TASK | Rewrite everything in the entries from the line containing "one to the bowl is" down to the line containing "[(685, 424)]", swapping "bowl" for "vase" and keeping everything else unchanged.

#####

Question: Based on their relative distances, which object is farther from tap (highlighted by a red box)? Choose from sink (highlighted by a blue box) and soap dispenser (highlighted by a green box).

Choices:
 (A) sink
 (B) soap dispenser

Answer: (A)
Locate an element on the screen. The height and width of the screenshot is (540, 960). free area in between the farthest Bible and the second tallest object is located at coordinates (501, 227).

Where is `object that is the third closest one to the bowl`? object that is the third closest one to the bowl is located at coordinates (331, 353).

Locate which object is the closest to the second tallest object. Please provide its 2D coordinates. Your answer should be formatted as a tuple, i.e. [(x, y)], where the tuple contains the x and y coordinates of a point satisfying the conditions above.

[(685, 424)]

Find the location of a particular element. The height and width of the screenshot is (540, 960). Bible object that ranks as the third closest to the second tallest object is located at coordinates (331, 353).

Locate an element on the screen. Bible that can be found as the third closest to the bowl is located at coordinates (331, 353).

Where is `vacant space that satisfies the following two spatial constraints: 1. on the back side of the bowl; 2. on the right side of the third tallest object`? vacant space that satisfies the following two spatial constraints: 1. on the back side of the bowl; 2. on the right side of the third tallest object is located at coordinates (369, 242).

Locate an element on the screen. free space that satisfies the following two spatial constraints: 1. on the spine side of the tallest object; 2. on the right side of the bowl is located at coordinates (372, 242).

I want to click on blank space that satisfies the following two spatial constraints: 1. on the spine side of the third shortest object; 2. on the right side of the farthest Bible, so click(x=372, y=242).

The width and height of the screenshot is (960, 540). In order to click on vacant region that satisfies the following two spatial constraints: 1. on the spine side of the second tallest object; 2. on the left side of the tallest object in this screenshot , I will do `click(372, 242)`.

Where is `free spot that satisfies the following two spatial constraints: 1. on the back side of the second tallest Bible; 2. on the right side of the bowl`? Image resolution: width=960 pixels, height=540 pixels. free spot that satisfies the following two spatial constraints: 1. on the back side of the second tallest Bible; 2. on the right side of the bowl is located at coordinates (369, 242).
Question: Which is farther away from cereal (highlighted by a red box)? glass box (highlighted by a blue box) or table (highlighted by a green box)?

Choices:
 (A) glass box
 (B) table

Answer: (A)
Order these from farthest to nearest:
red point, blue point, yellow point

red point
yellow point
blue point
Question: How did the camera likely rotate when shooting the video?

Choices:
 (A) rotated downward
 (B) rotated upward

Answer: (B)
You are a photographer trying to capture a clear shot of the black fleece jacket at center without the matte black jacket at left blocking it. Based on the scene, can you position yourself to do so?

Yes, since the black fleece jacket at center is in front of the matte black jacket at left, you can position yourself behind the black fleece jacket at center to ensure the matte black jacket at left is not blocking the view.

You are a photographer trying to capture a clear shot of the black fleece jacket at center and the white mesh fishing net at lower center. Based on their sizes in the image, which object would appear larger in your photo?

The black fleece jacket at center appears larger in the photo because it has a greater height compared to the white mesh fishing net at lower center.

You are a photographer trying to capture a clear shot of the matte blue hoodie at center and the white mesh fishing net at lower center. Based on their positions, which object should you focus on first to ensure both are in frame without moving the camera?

#####

RESPONSE TO THE EXERCISE |
Where is `object that is the third closest one to the vase`? object that is the third closest one to the vase is located at coordinates (331, 353).

Locate which object is the closest to the second tallest object. Please provide its 2D coordinates. Your answer should be formatted as a tuple, i.e. [(x, y)], where the tuple contains the x and y coordinates of a point satisfying the conditions above.

[(685, 424)]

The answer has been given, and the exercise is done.